Copy out all of the entries exactly as they appear.

--- INPUT DATA ---
=======

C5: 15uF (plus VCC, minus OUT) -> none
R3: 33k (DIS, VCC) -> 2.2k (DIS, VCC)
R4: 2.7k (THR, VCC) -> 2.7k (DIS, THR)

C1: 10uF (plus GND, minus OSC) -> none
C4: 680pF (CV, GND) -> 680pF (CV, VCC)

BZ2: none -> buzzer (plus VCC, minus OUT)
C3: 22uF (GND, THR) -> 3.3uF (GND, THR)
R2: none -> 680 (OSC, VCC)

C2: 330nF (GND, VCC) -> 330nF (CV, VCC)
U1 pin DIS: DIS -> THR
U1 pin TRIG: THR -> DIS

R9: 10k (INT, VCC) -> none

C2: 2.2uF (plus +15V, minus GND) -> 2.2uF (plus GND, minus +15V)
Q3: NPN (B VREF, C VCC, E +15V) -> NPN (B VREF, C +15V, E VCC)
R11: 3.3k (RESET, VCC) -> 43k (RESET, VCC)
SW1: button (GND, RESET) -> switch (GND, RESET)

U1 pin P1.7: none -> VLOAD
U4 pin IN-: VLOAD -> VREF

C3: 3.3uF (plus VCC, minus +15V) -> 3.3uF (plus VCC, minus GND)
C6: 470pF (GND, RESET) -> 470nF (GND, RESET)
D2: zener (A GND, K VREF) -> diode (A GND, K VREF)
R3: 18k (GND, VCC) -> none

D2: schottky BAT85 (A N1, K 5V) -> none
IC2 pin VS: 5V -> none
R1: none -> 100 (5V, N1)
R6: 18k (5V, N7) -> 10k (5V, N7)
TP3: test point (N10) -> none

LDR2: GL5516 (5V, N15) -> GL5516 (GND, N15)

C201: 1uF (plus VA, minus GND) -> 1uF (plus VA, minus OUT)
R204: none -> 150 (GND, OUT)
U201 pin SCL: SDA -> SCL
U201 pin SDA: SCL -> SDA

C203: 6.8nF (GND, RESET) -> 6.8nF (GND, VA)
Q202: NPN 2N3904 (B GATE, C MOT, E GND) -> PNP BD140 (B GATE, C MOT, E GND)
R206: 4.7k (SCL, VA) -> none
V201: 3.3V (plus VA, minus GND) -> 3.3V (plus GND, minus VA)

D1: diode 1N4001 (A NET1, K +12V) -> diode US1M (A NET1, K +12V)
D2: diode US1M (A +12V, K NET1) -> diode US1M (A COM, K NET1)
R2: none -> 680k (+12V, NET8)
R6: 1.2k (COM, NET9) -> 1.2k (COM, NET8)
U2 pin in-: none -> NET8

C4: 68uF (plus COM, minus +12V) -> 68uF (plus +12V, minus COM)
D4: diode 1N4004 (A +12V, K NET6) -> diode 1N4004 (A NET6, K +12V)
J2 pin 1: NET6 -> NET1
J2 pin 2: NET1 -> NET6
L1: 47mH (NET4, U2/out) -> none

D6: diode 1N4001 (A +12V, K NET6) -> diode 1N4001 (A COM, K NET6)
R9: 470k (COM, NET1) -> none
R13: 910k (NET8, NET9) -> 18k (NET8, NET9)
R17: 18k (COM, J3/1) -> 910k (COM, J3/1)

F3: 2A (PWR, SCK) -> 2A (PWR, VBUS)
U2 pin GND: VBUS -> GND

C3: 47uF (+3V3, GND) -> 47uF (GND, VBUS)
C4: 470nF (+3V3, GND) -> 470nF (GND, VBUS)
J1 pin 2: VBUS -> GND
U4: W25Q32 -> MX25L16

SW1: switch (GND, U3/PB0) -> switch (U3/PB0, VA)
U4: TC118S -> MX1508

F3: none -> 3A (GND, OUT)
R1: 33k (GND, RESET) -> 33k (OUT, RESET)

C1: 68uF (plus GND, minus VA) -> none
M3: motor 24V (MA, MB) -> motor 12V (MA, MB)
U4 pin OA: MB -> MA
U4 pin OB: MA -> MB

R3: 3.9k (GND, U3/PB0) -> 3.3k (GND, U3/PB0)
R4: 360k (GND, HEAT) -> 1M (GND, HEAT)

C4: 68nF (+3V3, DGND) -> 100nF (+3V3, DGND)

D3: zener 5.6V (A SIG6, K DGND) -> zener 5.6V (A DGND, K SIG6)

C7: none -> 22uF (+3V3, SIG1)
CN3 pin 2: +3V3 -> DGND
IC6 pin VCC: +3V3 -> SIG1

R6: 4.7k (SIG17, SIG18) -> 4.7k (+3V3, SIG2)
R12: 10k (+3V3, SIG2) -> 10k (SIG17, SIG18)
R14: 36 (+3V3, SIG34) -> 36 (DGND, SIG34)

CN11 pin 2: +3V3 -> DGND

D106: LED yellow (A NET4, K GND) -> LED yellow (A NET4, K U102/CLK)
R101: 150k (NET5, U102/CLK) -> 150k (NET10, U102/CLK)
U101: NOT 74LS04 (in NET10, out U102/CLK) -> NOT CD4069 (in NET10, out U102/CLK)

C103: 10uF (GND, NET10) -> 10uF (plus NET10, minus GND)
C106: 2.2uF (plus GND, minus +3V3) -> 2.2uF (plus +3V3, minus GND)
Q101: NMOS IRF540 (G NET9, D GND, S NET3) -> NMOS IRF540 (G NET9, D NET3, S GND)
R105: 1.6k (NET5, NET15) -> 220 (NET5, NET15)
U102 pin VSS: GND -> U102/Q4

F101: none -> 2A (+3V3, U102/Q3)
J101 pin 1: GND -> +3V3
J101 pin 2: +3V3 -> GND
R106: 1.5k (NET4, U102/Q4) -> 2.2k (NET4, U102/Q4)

=======

--- COMPLETED EXERCISE ---
C5: 15uF (plus VCC, minus OUT) -> none
R3: 33k (DIS, VCC) -> 2.2k (DIS, VCC)
R4: 2.7k (THR, VCC) -> 2.7k (DIS, THR)

C1: 10uF (plus GND, minus OSC) -> none
C4: 680pF (CV, GND) -> 680pF (CV, VCC)

BZ2: none -> buzzer (plus VCC, minus OUT)
C3: 22uF (GND, THR) -> 3.3uF (GND, THR)
R2: none -> 680 (OSC, VCC)

C2: 330nF (GND, VCC) -> 330nF (CV, VCC)
U1 pin DIS: DIS -> THR
U1 pin TRIG: THR -> DIS

R9: 10k (INT, VCC) -> none

C2: 2.2uF (plus +15V, minus GND) -> 2.2uF (plus GND, minus +15V)
Q3: NPN (B VREF, C VCC, E +15V) -> NPN (B VREF, C +15V, E VCC)
R11: 3.3k (RESET, VCC) -> 43k (RESET, VCC)
SW1: button (GND, RESET) -> switch (GND, RESET)

U1 pin P1.7: none -> VLOAD
U4 pin IN-: VLOAD -> VREF

C3: 3.3uF (plus VCC, minus +15V) -> 3.3uF (plus VCC, minus GND)
C6: 470pF (GND, RESET) -> 470nF (GND, RESET)
D2: zener (A GND, K VREF) -> diode (A GND, K VREF)
R3: 18k (GND, VCC) -> none

D2: schottky BAT85 (A N1, K 5V) -> none
IC2 pin VS: 5V -> none
R1: none -> 100 (5V, N1)
R6: 18k (5V, N7) -> 10k (5V, N7)
TP3: test point (N10) -> none

LDR2: GL5516 (5V, N15) -> GL5516 (GND, N15)

C201: 1uF (plus VA, minus GND) -> 1uF (plus VA, minus OUT)
R204: none -> 150 (GND, OUT)
U201 pin SCL: SDA -> SCL
U201 pin SDA: SCL -> SDA

C203: 6.8nF (GND, RESET) -> 6.8nF (GND, VA)
Q202: NPN 2N3904 (B GATE, C MOT, E GND) -> PNP BD140 (B GATE, C MOT, E GND)
R206: 4.7k (SCL, VA) -> none
V201: 3.3V (plus VA, minus GND) -> 3.3V (plus GND, minus VA)

D1: diode 1N4001 (A NET1, K +12V) -> diode US1M (A NET1, K +12V)
D2: diode US1M (A +12V, K NET1) -> diode US1M (A COM, K NET1)
R2: none -> 680k (+12V, NET8)
R6: 1.2k (COM, NET9) -> 1.2k (COM, NET8)
U2 pin in-: none -> NET8

C4: 68uF (plus COM, minus +12V) -> 68uF (plus +12V, minus COM)
D4: diode 1N4004 (A +12V, K NET6) -> diode 1N4004 (A NET6, K +12V)
J2 pin 1: NET6 -> NET1
J2 pin 2: NET1 -> NET6
L1: 47mH (NET4, U2/out) -> none

D6: diode 1N4001 (A +12V, K NET6) -> diode 1N4001 (A COM, K NET6)
R9: 470k (COM, NET1) -> none
R13: 910k (NET8, NET9) -> 18k (NET8, NET9)
R17: 18k (COM, J3/1) -> 910k (COM, J3/1)

F3: 2A (PWR, SCK) -> 2A (PWR, VBUS)
U2 pin GND: VBUS -> GND

C3: 47uF (+3V3, GND) -> 47uF (GND, VBUS)
C4: 470nF (+3V3, GND) -> 470nF (GND, VBUS)
J1 pin 2: VBUS -> GND
U4: W25Q32 -> MX25L16

SW1: switch (GND, U3/PB0) -> switch (U3/PB0, VA)
U4: TC118S -> MX1508

F3: none -> 3A (GND, OUT)
R1: 33k (GND, RESET) -> 33k (OUT, RESET)

C1: 68uF (plus GND, minus VA) -> none
M3: motor 24V (MA, MB) -> motor 12V (MA, MB)
U4 pin OA: MB -> MA
U4 pin OB: MA -> MB

R3: 3.9k (GND, U3/PB0) -> 3.3k (GND, U3/PB0)
R4: 360k (GND, HEAT) -> 1M (GND, HEAT)

C4: 68nF (+3V3, DGND) -> 100nF (+3V3, DGND)

D3: zener 5.6V (A SIG6, K DGND) -> zener 5.6V (A DGND, K SIG6)

C7: none -> 22uF (+3V3, SIG1)
CN3 pin 2: +3V3 -> DGND
IC6 pin VCC: +3V3 -> SIG1

R6: 4.7k (SIG17, SIG18) -> 4.7k (+3V3, SIG2)
R12: 10k (+3V3, SIG2) -> 10k (SIG17, SIG18)
R14: 36 (+3V3, SIG34) -> 36 (DGND, SIG34)

CN11 pin 2: +3V3 -> DGND

D106: LED yellow (A NET4, K GND) -> LED yellow (A NET4, K U102/CLK)
R101: 150k (NET5, U102/CLK) -> 150k (NET10, U102/CLK)
U101: NOT 74LS04 (in NET10, out U102/CLK) -> NOT CD4069 (in NET10, out U102/CLK)

C103: 10uF (GND, NET10) -> 10uF (plus NET10, minus GND)
C106: 2.2uF (plus GND, minus +3V3) -> 2.2uF (plus +3V3, minus GND)
Q101: NMOS IRF540 (G NET9, D GND, S NET3) -> NMOS IRF540 (G NET9, D NET3, S GND)
R105: 1.6k (NET5, NET15) -> 220 (NET5, NET15)
U102 pin VSS: GND -> U102/Q4

F101: none -> 2A (+3V3, U102/Q3)
J101 pin 1: GND -> +3V3
J101 pin 2: +3V3 -> GND
R106: 1.5k (NET4, U102/Q4) -> 2.2k (NET4, U102/Q4)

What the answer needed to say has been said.